BEGIN Records supplied

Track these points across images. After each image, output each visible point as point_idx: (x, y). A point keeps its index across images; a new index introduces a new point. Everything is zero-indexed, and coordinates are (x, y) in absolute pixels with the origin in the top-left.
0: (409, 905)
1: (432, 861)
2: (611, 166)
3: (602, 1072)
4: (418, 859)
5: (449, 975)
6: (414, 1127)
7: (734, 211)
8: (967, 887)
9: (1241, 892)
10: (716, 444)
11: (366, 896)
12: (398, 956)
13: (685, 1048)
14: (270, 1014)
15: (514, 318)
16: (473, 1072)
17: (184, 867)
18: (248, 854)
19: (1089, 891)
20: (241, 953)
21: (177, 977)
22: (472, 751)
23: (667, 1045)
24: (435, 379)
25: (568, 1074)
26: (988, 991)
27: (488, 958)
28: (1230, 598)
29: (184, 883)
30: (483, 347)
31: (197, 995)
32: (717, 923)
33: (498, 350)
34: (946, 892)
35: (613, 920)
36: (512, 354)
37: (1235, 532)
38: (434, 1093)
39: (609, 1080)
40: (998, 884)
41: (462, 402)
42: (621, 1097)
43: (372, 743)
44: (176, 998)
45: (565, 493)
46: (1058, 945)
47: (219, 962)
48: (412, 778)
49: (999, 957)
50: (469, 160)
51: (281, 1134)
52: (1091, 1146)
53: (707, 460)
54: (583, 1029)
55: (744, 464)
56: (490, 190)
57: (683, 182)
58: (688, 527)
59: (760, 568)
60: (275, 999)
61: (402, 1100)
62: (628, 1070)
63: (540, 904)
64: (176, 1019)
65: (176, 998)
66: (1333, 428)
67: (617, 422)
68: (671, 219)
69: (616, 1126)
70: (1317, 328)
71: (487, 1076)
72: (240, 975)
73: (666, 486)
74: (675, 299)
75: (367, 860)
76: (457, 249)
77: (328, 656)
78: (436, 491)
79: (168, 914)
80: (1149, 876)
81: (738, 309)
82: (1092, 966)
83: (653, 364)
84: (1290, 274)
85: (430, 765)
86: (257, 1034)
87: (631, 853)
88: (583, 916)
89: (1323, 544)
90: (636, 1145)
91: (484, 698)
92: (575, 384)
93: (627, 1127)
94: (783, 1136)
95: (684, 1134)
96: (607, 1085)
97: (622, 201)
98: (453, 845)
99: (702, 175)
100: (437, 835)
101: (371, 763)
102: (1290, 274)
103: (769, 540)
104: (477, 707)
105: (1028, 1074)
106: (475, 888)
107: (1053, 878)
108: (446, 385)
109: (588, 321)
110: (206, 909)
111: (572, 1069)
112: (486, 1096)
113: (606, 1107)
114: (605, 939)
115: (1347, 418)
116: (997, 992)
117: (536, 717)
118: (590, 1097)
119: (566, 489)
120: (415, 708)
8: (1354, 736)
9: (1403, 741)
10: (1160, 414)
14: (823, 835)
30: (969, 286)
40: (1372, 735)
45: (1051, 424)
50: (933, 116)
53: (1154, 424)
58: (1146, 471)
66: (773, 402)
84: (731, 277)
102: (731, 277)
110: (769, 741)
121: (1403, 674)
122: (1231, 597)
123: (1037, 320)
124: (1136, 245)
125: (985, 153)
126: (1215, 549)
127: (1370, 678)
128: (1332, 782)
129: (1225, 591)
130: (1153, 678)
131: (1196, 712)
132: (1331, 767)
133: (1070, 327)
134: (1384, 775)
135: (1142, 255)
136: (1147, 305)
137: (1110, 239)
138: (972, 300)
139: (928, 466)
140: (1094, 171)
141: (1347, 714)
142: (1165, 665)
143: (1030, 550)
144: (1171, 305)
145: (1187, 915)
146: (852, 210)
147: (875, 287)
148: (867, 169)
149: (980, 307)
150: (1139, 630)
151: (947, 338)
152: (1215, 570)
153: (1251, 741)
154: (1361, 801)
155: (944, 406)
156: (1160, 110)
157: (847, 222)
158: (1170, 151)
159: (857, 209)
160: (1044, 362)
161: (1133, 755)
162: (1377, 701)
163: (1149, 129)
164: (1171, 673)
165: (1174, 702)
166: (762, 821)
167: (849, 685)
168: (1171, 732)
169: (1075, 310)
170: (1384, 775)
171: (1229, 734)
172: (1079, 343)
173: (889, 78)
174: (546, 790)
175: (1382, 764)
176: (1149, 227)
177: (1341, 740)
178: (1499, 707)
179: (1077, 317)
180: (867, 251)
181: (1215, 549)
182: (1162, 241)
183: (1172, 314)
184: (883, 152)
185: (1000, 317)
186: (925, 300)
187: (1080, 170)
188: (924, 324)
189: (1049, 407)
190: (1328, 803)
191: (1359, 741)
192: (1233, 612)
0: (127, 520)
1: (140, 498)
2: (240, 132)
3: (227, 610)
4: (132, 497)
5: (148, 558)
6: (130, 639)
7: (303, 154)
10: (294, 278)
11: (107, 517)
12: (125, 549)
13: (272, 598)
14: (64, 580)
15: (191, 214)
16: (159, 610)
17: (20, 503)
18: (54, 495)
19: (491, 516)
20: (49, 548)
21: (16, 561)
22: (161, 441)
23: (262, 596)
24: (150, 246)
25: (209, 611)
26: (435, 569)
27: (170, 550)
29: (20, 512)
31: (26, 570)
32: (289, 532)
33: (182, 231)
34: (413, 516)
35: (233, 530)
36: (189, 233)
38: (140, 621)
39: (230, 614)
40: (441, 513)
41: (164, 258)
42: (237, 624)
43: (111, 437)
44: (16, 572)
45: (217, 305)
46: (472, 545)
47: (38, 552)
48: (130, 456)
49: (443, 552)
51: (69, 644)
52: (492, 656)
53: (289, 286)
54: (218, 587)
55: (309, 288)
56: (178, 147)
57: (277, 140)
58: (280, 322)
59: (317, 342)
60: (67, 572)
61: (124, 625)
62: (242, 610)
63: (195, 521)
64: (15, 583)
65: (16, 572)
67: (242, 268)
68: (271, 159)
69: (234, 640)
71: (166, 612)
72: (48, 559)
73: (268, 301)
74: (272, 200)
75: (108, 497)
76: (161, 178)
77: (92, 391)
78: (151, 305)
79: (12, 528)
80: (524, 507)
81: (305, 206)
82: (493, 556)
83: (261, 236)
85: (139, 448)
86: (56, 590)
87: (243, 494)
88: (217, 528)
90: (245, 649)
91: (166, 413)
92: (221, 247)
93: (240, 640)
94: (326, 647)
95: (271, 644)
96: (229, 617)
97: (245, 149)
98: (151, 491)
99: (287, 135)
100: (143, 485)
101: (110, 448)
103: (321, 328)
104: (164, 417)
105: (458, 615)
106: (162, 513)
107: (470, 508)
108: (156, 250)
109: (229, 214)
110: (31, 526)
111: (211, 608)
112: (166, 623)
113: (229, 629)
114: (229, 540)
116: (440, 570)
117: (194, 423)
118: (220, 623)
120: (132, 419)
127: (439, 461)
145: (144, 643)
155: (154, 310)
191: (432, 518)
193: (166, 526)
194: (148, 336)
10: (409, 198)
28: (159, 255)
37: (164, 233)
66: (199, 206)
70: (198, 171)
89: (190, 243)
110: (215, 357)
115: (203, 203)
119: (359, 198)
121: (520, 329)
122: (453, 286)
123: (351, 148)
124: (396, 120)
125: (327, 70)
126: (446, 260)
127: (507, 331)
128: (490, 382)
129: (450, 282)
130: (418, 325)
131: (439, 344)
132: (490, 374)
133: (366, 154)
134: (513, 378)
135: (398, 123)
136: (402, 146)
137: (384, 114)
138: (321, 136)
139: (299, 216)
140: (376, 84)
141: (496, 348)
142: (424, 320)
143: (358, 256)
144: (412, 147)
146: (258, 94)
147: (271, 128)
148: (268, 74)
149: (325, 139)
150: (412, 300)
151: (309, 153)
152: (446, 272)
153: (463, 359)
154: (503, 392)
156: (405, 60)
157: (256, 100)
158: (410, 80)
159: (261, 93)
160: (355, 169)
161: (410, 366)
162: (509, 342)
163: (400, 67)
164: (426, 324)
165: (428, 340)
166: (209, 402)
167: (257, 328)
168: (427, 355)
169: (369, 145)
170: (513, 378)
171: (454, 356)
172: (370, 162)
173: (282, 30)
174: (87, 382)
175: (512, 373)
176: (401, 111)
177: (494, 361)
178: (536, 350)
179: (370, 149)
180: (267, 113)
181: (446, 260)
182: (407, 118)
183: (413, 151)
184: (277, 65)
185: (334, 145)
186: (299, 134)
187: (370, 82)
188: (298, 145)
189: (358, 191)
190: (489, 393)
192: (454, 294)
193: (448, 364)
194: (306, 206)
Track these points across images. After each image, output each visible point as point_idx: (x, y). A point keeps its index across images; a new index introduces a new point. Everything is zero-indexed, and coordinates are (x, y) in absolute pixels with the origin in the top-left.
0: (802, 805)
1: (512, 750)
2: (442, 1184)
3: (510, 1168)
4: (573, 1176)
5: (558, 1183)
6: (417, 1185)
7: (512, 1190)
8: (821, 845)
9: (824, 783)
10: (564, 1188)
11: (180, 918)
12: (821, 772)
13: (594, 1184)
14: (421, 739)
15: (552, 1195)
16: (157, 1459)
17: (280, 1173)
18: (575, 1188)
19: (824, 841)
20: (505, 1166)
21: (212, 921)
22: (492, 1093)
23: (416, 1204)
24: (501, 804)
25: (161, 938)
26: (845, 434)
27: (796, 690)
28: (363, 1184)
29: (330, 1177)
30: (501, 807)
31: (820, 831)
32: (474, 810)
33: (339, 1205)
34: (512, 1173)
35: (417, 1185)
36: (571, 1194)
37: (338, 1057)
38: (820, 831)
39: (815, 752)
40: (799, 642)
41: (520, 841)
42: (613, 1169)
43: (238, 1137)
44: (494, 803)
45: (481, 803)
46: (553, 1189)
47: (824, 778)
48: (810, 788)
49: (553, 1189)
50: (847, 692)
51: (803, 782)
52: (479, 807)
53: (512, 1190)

END Records supplied

» Task description
Could you give the records again, beginning at the line that has "121: (1403, 674)" and stopping after the line that has "173: (889, 78)", substituting "(1370, 687)" for "(1370, 678)" and changing nothing else?

» Right answer
121: (1403, 674)
122: (1231, 597)
123: (1037, 320)
124: (1136, 245)
125: (985, 153)
126: (1215, 549)
127: (1370, 687)
128: (1332, 782)
129: (1225, 591)
130: (1153, 678)
131: (1196, 712)
132: (1331, 767)
133: (1070, 327)
134: (1384, 775)
135: (1142, 255)
136: (1147, 305)
137: (1110, 239)
138: (972, 300)
139: (928, 466)
140: (1094, 171)
141: (1347, 714)
142: (1165, 665)
143: (1030, 550)
144: (1171, 305)
145: (1187, 915)
146: (852, 210)
147: (875, 287)
148: (867, 169)
149: (980, 307)
150: (1139, 630)
151: (947, 338)
152: (1215, 570)
153: (1251, 741)
154: (1361, 801)
155: (944, 406)
156: (1160, 110)
157: (847, 222)
158: (1170, 151)
159: (857, 209)
160: (1044, 362)
161: (1133, 755)
162: (1377, 701)
163: (1149, 129)
164: (1171, 673)
165: (1174, 702)
166: (762, 821)
167: (849, 685)
168: (1171, 732)
169: (1075, 310)
170: (1384, 775)
171: (1229, 734)
172: (1079, 343)
173: (889, 78)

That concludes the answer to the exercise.